Top of RECORDS SHOWN

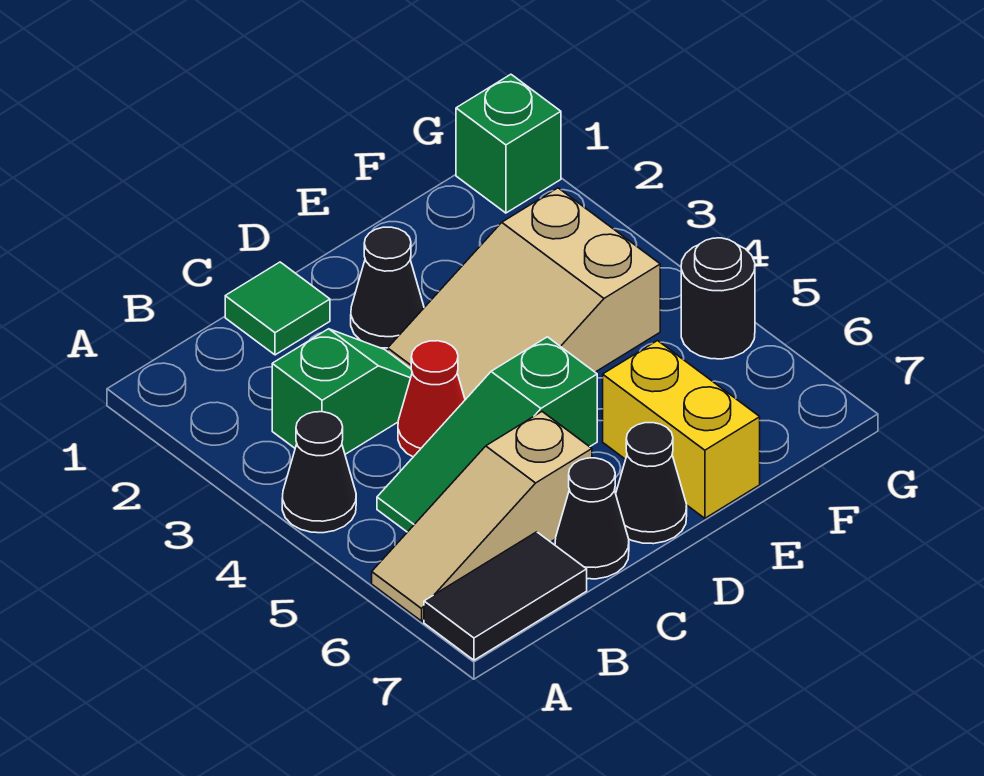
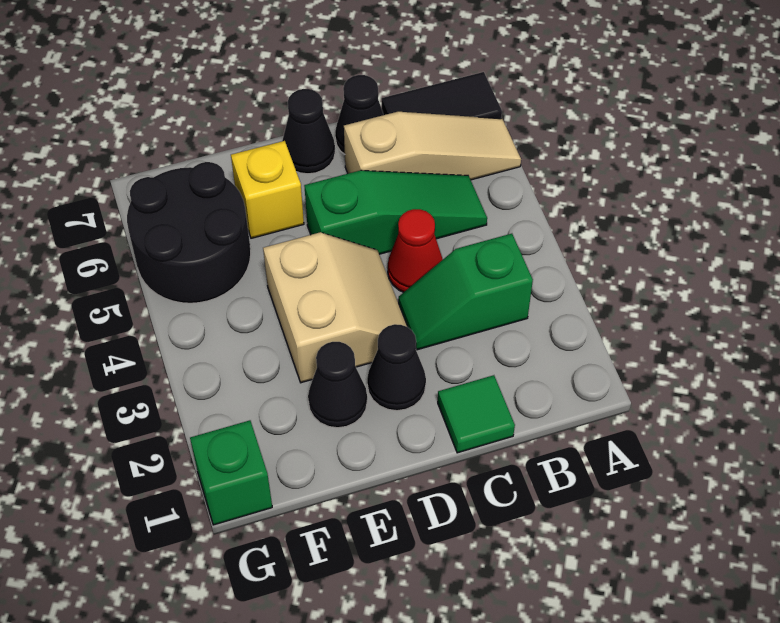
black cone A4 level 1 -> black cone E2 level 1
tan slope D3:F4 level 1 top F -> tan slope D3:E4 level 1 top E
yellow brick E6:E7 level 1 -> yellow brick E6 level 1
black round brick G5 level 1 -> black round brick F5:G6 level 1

Bottom of RECORDS SHOWN
Top of RECORDS SHOWN

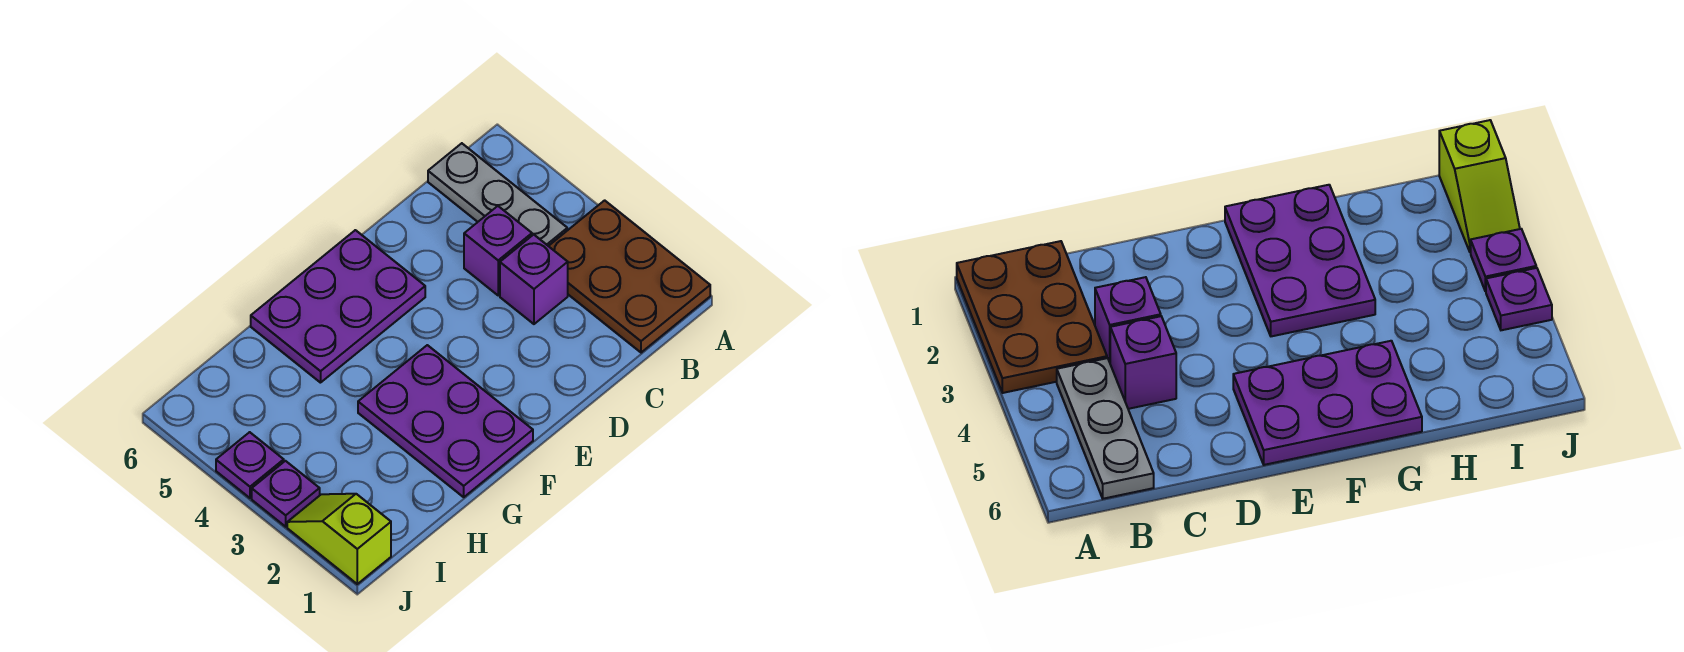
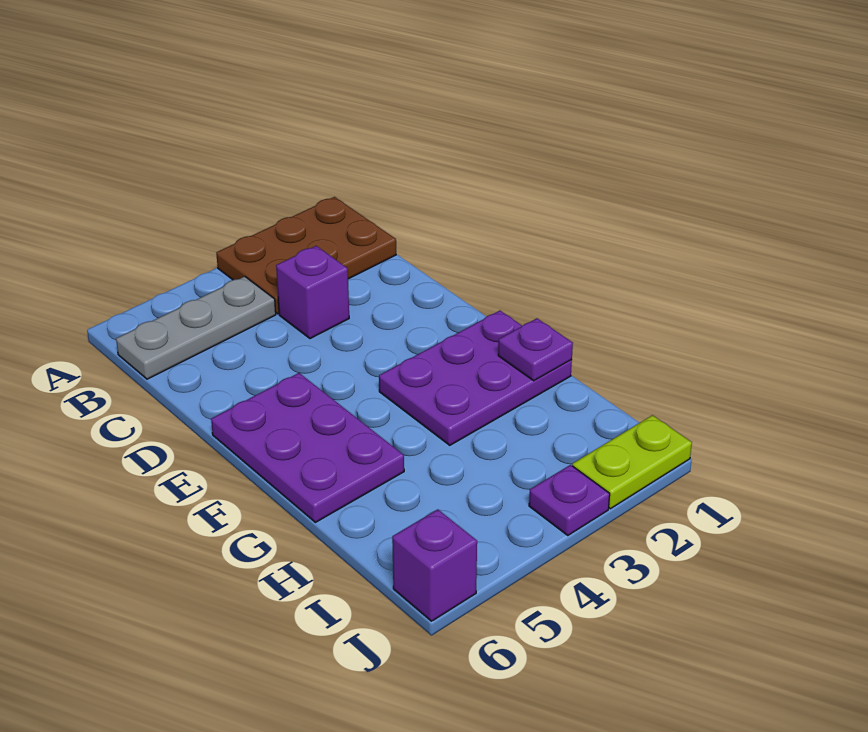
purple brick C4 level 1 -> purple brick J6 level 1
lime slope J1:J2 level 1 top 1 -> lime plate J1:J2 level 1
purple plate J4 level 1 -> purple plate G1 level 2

Bottom of RECORDS SHOWN

■ ASSIGNED TASK
Repeat, exactly as they stand above, the lines from the line with "tan slope D3:F4" to the line with "black round brick G5", both lines included.

■ TASK OUTPUT
tan slope D3:F4 level 1 top F -> tan slope D3:E4 level 1 top E
yellow brick E6:E7 level 1 -> yellow brick E6 level 1
black round brick G5 level 1 -> black round brick F5:G6 level 1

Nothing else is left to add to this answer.